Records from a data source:
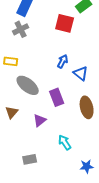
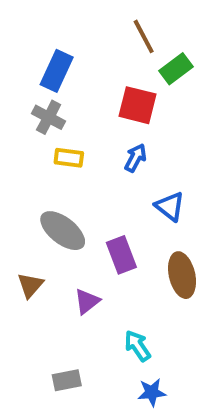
gray cross: (21, 29) -> (49, 117), turned -35
yellow rectangle: (11, 61) -> (69, 158), moved
blue arrow: (63, 61) -> (136, 158), moved
blue star: (87, 166) -> (152, 392), moved

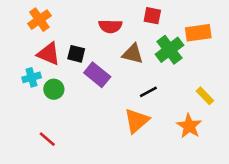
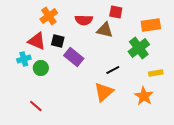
orange cross: (39, 20) -> (49, 16), moved
green cross: (169, 50) -> (139, 48), moved
brown triangle: (133, 54) -> (105, 30), moved
yellow rectangle: (205, 96) -> (156, 73), turned -56

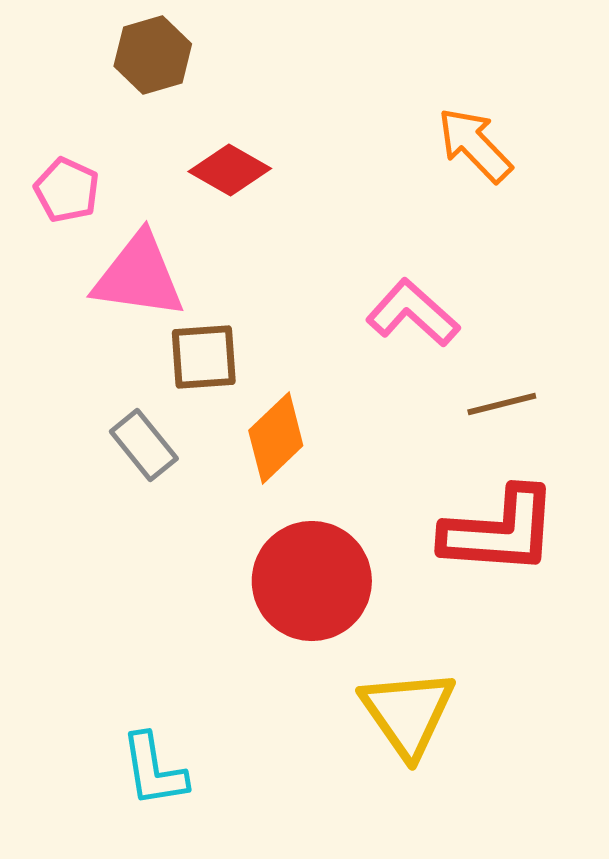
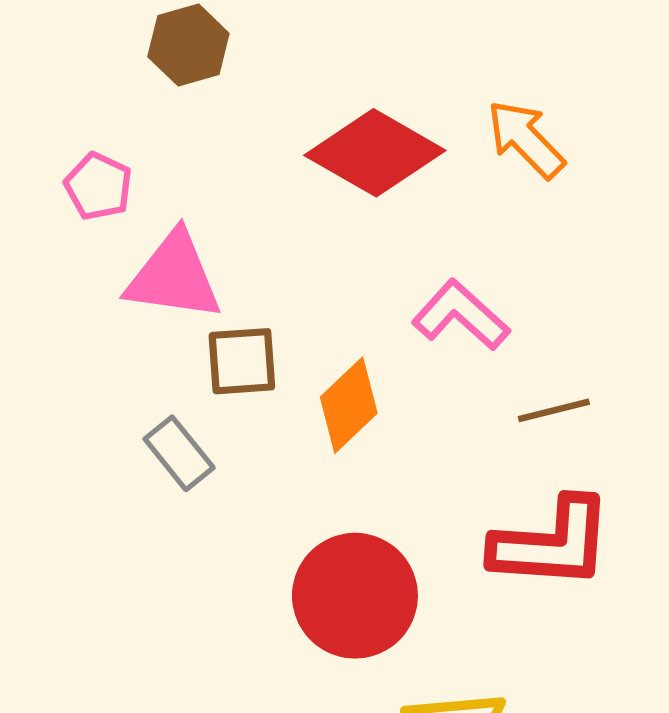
red diamond: (230, 170) -> (375, 153), moved, size x1.6
orange diamond: (276, 438) -> (349, 405), moved

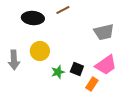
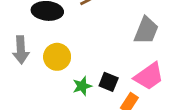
gray trapezoid: (104, 32) -> (146, 30), turned -55
gray arrow: (14, 60) -> (21, 50), moved

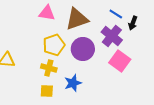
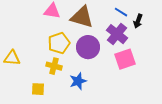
brown triangle: (77, 19) -> (82, 17), turned 35
pink square: (120, 61) -> (125, 59), turned 35
yellow square: (47, 91) -> (38, 89), moved

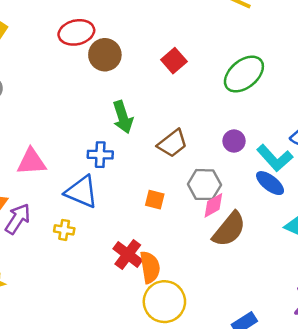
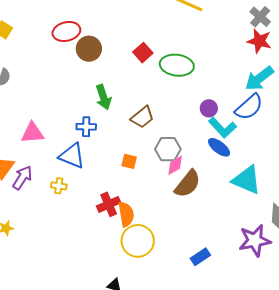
green ellipse: (244, 74) -> (177, 65), moved, turned 48
purple circle: (234, 141) -> (209, 108), moved
red cross: (128, 254) -> (109, 204), turned 30

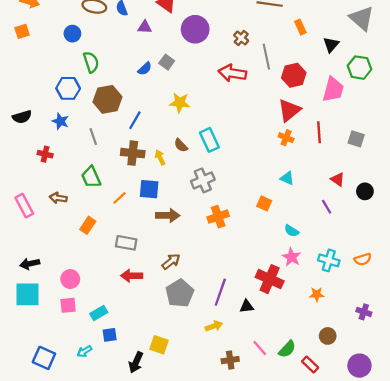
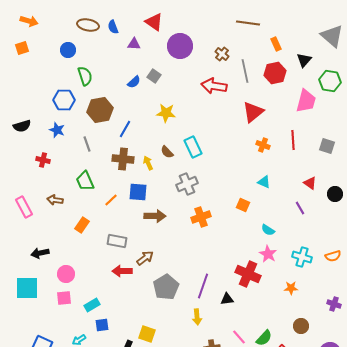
red hexagon: (294, 75) -> (275, 73), moved
red triangle: (289, 110) -> (253, 112), moved
brown arrow: (171, 261) -> (145, 258), moved
black arrow: (30, 264) -> (40, 253), moved
yellow arrow: (214, 326) -> (197, 317), turned 105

→ Directions: Transcribe exactly the lines from the one with "yellow rectangle: (205, 96)" to the last line of the records, both included, so that no picture appears in the copy.

→ Written answer:
yellow rectangle: (205, 96) -> (156, 73), turned -56

red diamond: (230, 170) -> (375, 153), moved, size x1.6
orange diamond: (276, 438) -> (349, 405), moved

gray trapezoid: (104, 32) -> (146, 30), turned -55
gray arrow: (14, 60) -> (21, 50), moved

brown triangle: (77, 19) -> (82, 17), turned 35
pink square: (120, 61) -> (125, 59), turned 35
yellow square: (47, 91) -> (38, 89), moved

green ellipse: (244, 74) -> (177, 65), moved, turned 48
purple circle: (234, 141) -> (209, 108), moved
red cross: (128, 254) -> (109, 204), turned 30

red hexagon: (294, 75) -> (275, 73), moved
red triangle: (289, 110) -> (253, 112), moved
brown arrow: (171, 261) -> (145, 258), moved
black arrow: (30, 264) -> (40, 253), moved
yellow arrow: (214, 326) -> (197, 317), turned 105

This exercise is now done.